WORK TO BE COMPLETED: Give back only the lines in the records below from the one with "none -> lime round brick D2 level 3" to the one with "grey brick F5", both inclusive, word for word.

MATERIAL PROVIDED:
──────

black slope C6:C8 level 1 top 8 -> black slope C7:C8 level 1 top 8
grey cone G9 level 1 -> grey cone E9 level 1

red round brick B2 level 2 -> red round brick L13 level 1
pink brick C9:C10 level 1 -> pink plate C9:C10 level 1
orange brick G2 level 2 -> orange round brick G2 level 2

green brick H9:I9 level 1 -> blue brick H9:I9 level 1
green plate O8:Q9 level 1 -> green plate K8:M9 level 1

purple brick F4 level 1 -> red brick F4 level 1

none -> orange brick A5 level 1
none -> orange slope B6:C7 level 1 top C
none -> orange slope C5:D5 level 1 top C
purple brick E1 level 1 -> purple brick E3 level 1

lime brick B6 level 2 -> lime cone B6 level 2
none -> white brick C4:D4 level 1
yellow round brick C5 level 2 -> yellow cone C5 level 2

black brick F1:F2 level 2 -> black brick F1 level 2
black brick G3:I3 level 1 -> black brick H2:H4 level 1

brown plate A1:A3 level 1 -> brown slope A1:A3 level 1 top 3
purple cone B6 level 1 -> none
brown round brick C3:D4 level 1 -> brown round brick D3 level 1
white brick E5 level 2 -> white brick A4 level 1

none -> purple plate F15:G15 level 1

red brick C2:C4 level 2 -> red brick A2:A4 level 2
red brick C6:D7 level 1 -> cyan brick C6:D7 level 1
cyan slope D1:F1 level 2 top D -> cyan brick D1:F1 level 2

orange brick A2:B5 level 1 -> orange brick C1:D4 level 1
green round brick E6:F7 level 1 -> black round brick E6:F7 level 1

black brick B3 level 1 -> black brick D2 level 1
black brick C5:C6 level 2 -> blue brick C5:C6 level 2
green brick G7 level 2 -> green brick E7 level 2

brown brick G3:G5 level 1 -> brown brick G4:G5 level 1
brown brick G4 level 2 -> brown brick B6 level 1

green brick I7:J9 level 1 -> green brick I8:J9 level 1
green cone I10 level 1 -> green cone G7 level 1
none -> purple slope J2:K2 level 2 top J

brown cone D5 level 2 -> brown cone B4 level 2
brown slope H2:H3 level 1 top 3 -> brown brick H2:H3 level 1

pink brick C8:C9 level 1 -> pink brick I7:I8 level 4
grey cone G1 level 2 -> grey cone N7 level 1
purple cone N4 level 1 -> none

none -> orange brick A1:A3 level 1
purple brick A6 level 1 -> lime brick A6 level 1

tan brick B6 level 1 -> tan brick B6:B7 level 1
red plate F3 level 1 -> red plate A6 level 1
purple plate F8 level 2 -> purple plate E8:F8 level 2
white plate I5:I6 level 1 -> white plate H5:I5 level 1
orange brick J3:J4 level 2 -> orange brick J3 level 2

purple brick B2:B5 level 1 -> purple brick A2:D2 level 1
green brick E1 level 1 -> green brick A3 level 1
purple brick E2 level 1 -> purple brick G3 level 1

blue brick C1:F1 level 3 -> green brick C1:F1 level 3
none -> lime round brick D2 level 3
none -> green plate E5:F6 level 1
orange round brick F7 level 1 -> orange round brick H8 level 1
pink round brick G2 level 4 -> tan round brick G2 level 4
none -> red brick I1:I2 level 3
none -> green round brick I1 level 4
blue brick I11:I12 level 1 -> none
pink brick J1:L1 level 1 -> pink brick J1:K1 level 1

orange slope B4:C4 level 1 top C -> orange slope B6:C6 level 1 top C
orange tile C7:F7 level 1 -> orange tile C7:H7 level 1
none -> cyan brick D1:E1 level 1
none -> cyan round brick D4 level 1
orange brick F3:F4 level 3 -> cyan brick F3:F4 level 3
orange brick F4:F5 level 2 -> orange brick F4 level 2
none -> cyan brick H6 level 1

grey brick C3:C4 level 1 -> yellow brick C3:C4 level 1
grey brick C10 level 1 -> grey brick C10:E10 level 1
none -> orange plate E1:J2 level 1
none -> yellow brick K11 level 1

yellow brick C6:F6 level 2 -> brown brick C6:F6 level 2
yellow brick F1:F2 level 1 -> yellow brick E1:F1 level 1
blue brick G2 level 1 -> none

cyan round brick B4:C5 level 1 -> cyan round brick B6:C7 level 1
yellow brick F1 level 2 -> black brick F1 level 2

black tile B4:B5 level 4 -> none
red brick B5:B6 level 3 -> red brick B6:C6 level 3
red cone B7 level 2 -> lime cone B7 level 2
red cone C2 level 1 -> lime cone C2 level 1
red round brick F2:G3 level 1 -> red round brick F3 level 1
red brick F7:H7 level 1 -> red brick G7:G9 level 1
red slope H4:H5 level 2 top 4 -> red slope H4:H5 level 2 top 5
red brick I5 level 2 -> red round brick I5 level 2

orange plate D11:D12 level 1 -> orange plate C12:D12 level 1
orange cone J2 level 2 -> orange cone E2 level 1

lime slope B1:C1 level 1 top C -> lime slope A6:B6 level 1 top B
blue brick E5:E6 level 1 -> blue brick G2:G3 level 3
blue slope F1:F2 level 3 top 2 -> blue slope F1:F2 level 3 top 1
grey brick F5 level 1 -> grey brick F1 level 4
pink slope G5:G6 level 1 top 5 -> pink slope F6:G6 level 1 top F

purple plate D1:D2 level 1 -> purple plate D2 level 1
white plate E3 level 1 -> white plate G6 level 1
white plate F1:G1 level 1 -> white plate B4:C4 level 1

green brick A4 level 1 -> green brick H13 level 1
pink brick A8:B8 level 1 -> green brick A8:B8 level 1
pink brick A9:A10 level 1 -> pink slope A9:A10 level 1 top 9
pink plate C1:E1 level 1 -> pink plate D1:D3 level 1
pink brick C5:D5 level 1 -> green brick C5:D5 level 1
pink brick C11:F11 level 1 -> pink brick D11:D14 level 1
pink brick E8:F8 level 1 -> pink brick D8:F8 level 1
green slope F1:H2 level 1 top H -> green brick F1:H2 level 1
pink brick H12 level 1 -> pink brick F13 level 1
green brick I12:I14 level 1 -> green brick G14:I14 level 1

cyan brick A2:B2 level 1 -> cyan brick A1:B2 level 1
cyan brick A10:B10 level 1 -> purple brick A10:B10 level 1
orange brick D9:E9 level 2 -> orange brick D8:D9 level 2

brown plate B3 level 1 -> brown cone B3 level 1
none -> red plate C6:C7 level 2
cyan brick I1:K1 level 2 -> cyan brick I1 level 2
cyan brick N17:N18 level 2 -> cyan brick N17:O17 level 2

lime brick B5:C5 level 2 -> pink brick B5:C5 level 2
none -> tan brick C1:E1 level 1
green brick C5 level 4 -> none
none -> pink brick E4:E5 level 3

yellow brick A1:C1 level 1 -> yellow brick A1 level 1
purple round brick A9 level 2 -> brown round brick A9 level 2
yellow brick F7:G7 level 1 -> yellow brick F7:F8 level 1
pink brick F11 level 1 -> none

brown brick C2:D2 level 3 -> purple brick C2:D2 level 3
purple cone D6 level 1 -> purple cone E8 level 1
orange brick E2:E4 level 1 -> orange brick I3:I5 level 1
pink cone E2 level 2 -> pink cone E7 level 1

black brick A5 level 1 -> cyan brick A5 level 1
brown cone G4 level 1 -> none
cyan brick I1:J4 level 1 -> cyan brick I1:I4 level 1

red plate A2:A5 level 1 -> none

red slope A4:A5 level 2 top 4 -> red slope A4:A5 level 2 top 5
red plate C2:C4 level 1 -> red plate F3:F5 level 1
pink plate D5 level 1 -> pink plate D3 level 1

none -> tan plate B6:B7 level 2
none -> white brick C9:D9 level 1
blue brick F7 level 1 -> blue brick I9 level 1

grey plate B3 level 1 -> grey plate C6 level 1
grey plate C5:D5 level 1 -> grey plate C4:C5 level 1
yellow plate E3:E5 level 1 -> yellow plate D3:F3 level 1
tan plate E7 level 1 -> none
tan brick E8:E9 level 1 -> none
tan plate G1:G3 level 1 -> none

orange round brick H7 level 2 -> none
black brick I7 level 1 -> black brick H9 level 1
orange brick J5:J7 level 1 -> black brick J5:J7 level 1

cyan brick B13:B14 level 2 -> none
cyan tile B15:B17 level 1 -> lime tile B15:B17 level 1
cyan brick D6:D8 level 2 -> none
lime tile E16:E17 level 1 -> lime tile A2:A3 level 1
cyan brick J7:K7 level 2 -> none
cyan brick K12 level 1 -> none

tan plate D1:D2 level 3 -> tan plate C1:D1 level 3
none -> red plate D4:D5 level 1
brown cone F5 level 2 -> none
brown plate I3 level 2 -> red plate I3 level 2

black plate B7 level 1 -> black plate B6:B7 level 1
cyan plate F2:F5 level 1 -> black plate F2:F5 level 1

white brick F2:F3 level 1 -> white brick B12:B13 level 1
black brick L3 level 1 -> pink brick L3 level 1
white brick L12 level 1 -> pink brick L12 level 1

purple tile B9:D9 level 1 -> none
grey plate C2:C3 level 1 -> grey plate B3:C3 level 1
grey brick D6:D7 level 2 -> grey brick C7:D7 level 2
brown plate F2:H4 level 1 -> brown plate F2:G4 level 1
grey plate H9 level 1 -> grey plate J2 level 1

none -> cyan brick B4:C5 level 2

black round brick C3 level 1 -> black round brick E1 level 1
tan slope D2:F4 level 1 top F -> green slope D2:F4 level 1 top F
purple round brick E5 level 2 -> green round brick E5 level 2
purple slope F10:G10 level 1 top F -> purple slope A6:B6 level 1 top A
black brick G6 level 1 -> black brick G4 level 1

──────

PROBLEM SOLUTION:
none -> lime round brick D2 level 3
none -> green plate E5:F6 level 1
orange round brick F7 level 1 -> orange round brick H8 level 1
pink round brick G2 level 4 -> tan round brick G2 level 4
none -> red brick I1:I2 level 3
none -> green round brick I1 level 4
blue brick I11:I12 level 1 -> none
pink brick J1:L1 level 1 -> pink brick J1:K1 level 1

orange slope B4:C4 level 1 top C -> orange slope B6:C6 level 1 top C
orange tile C7:F7 level 1 -> orange tile C7:H7 level 1
none -> cyan brick D1:E1 level 1
none -> cyan round brick D4 level 1
orange brick F3:F4 level 3 -> cyan brick F3:F4 level 3
orange brick F4:F5 level 2 -> orange brick F4 level 2
none -> cyan brick H6 level 1

grey brick C3:C4 level 1 -> yellow brick C3:C4 level 1
grey brick C10 level 1 -> grey brick C10:E10 level 1
none -> orange plate E1:J2 level 1
none -> yellow brick K11 level 1

yellow brick C6:F6 level 2 -> brown brick C6:F6 level 2
yellow brick F1:F2 level 1 -> yellow brick E1:F1 level 1
blue brick G2 level 1 -> none

cyan round brick B4:C5 level 1 -> cyan round brick B6:C7 level 1
yellow brick F1 level 2 -> black brick F1 level 2

black tile B4:B5 level 4 -> none
red brick B5:B6 level 3 -> red brick B6:C6 level 3
red cone B7 level 2 -> lime cone B7 level 2
red cone C2 level 1 -> lime cone C2 level 1
red round brick F2:G3 level 1 -> red round brick F3 level 1
red brick F7:H7 level 1 -> red brick G7:G9 level 1
red slope H4:H5 level 2 top 4 -> red slope H4:H5 level 2 top 5
red brick I5 level 2 -> red round brick I5 level 2

orange plate D11:D12 level 1 -> orange plate C12:D12 level 1
orange cone J2 level 2 -> orange cone E2 level 1

lime slope B1:C1 level 1 top C -> lime slope A6:B6 level 1 top B
blue brick E5:E6 level 1 -> blue brick G2:G3 level 3
blue slope F1:F2 level 3 top 2 -> blue slope F1:F2 level 3 top 1
grey brick F5 level 1 -> grey brick F1 level 4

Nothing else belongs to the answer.